WHAT IS BEING ASKED – Each entry should be copied as it stands, leaving the pictures behind.

RECORD EXTRACTS –
☆ ☆ ☆ ☆

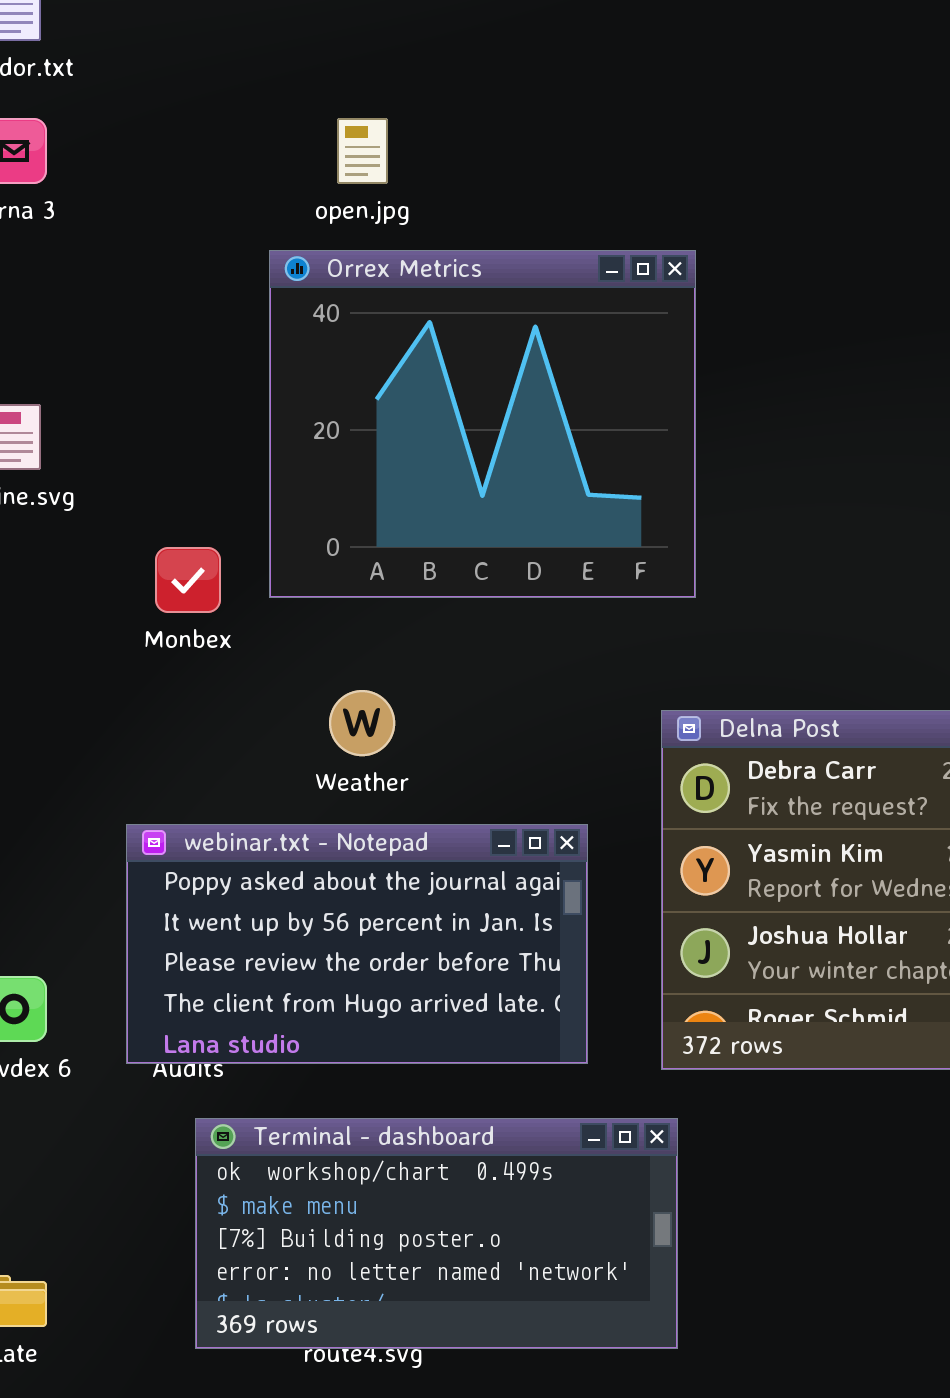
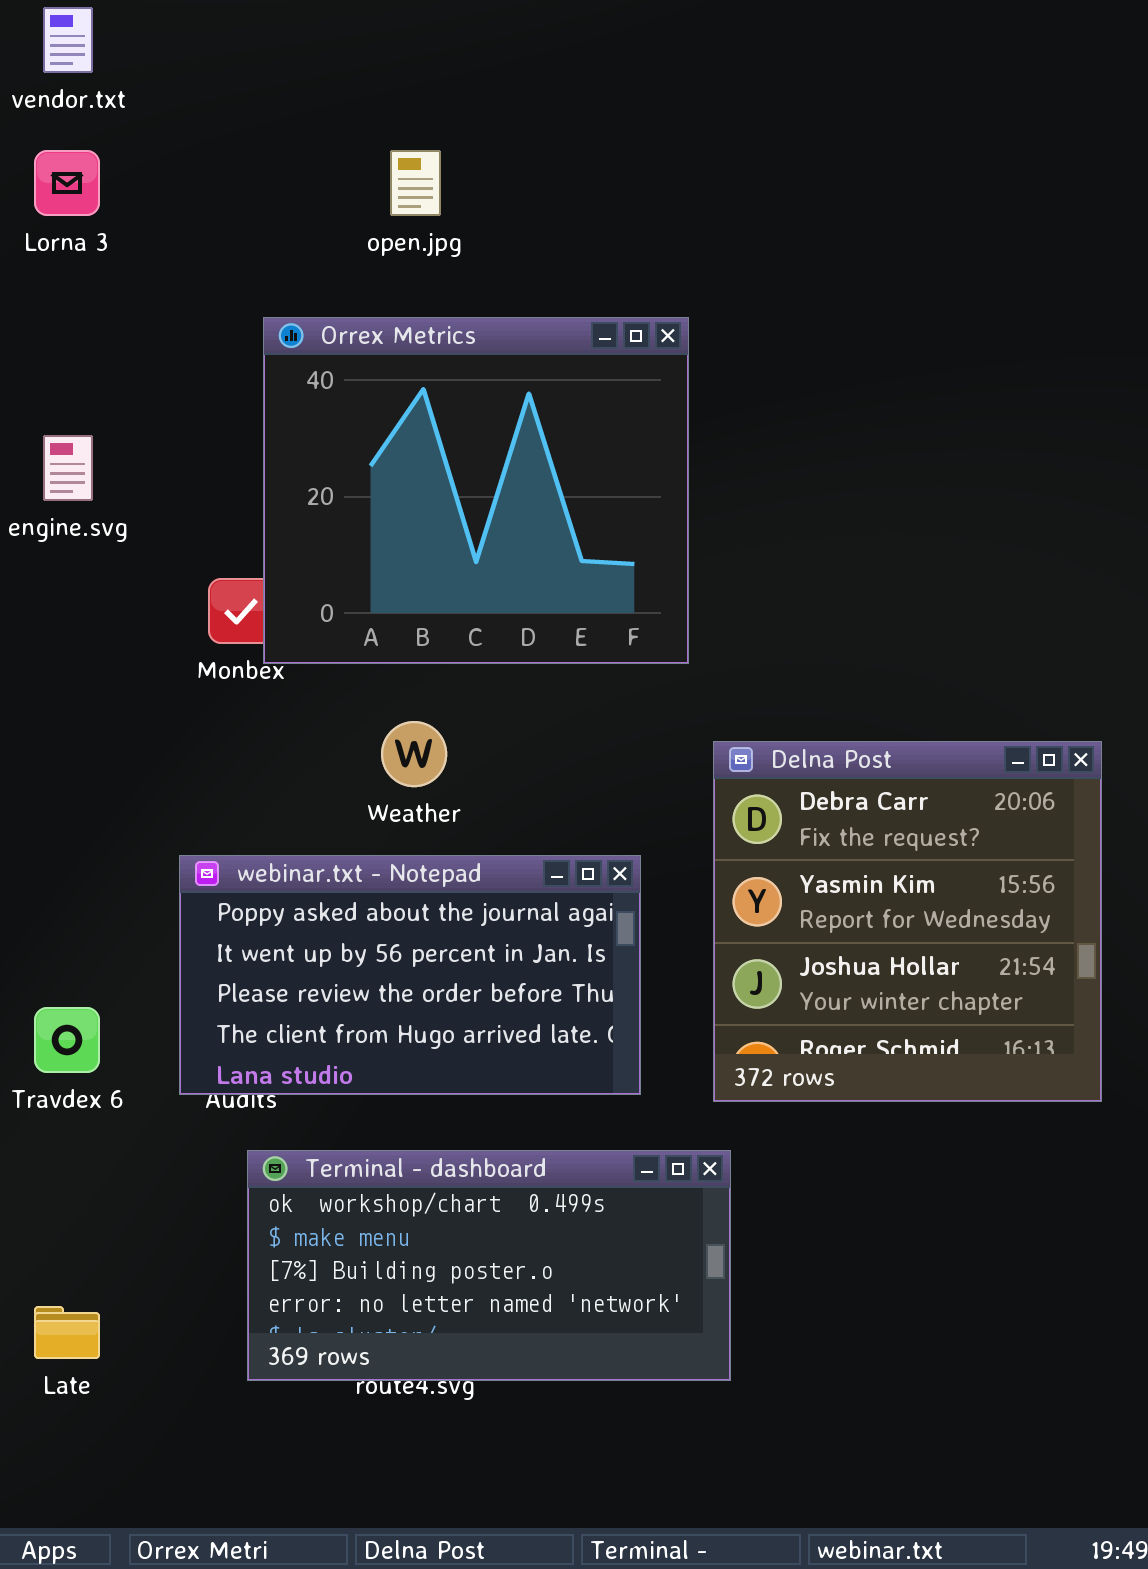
Orrex Metrics: [269,250,696,598] -> [263,317,689,664], moved

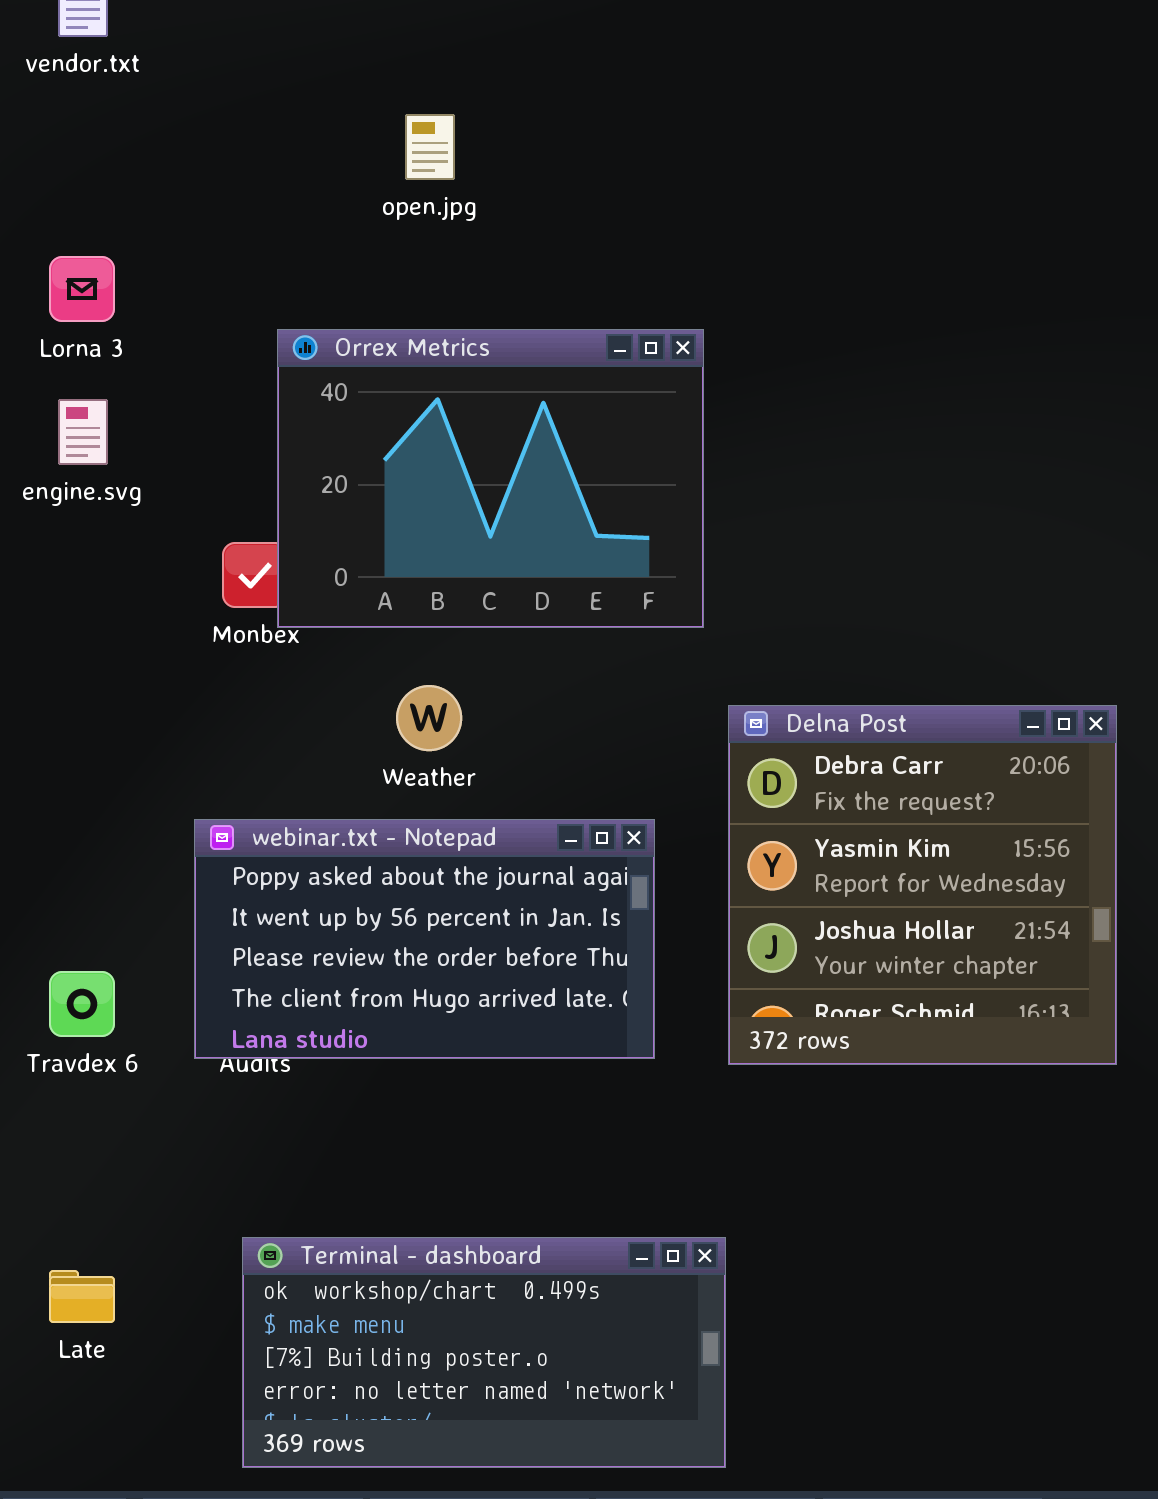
Lorna 3: [34,150,100,216] -> [49,256,115,322], moved
Orrex Metrics: [263,317,689,664] -> [277,329,704,628], resized
Terminal - dashboard: [247,1150,731,1381] -> [242,1237,726,1468], moved

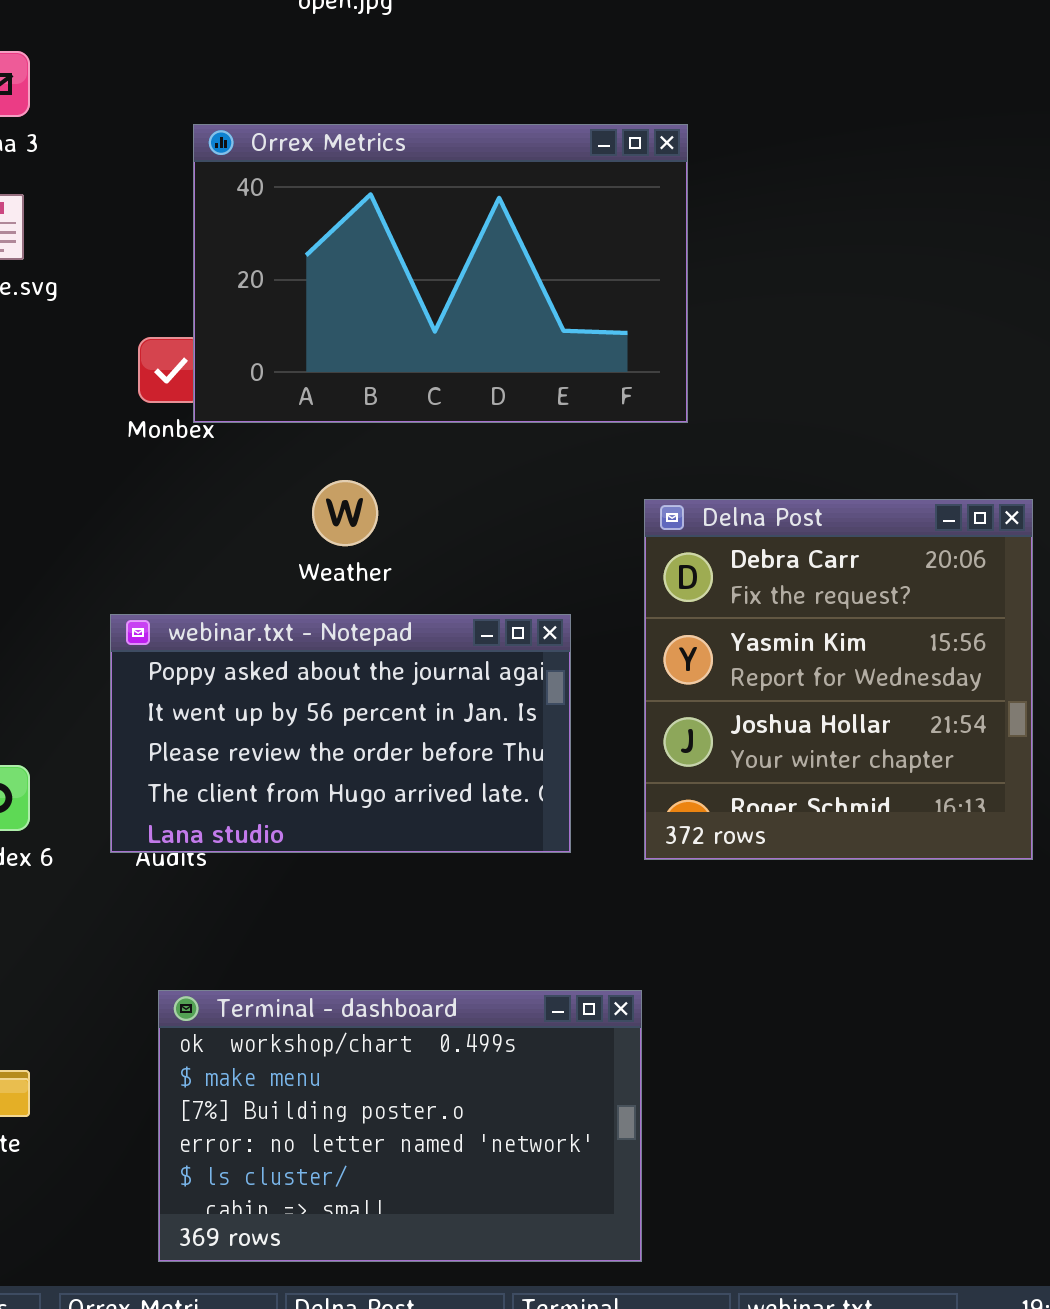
Orrex Metrics: [277,329,704,628] -> [193,124,688,423], resized
Terminal - dashboard: [242,1237,726,1468] -> [158,990,642,1262], resized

☆ ☆ ☆ ☆

TASK SOLUTION –
Orrex Metrics: [269,250,696,598] -> [263,317,689,664], moved

Lorna 3: [34,150,100,216] -> [49,256,115,322], moved
Orrex Metrics: [263,317,689,664] -> [277,329,704,628], resized
Terminal - dashboard: [247,1150,731,1381] -> [242,1237,726,1468], moved

Orrex Metrics: [277,329,704,628] -> [193,124,688,423], resized
Terminal - dashboard: [242,1237,726,1468] -> [158,990,642,1262], resized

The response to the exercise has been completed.